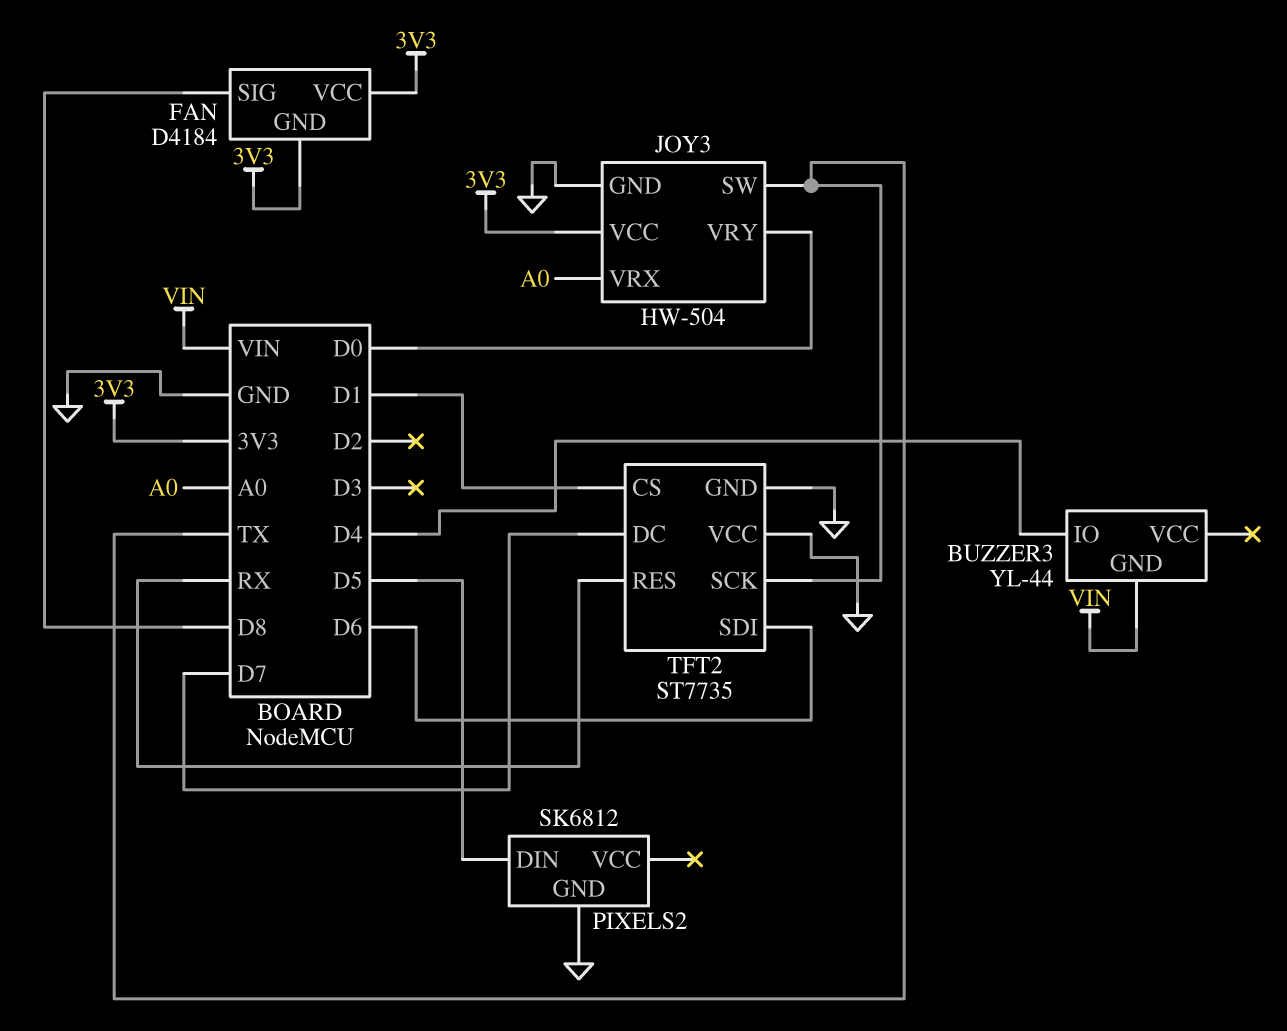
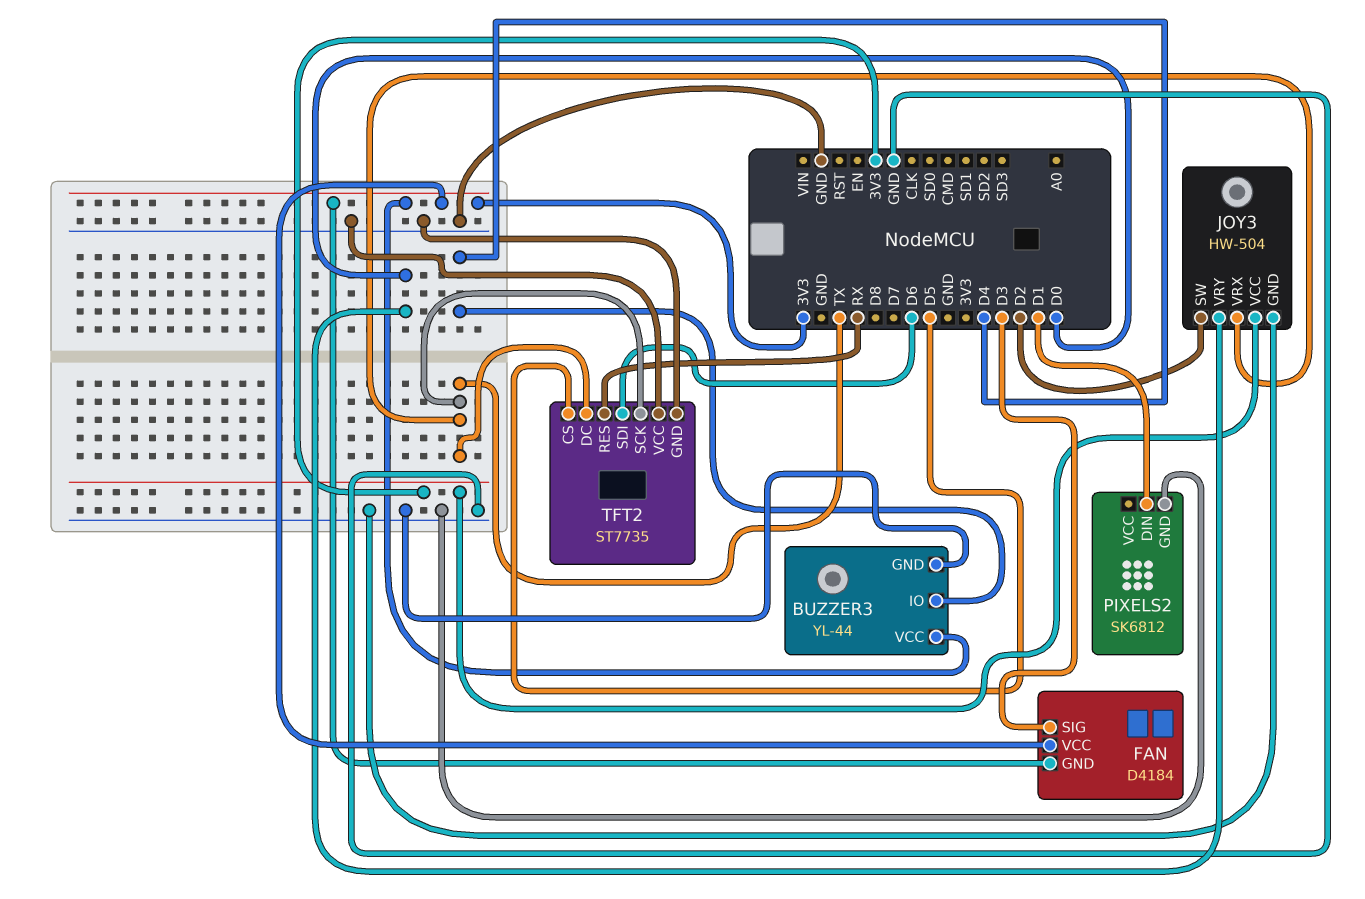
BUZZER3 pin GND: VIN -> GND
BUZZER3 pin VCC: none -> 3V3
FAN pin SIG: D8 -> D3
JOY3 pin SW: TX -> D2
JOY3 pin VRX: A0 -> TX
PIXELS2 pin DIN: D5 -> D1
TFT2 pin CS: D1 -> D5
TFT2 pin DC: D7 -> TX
-*-
[REQUIREMENT]
Return the line that contains "JOY3 pin SW: TX -> D2", along with every line after it in the data above, exactly and with nothing else.

[EXERCISE OUTPUT]
JOY3 pin SW: TX -> D2
JOY3 pin VRX: A0 -> TX
PIXELS2 pin DIN: D5 -> D1
TFT2 pin CS: D1 -> D5
TFT2 pin DC: D7 -> TX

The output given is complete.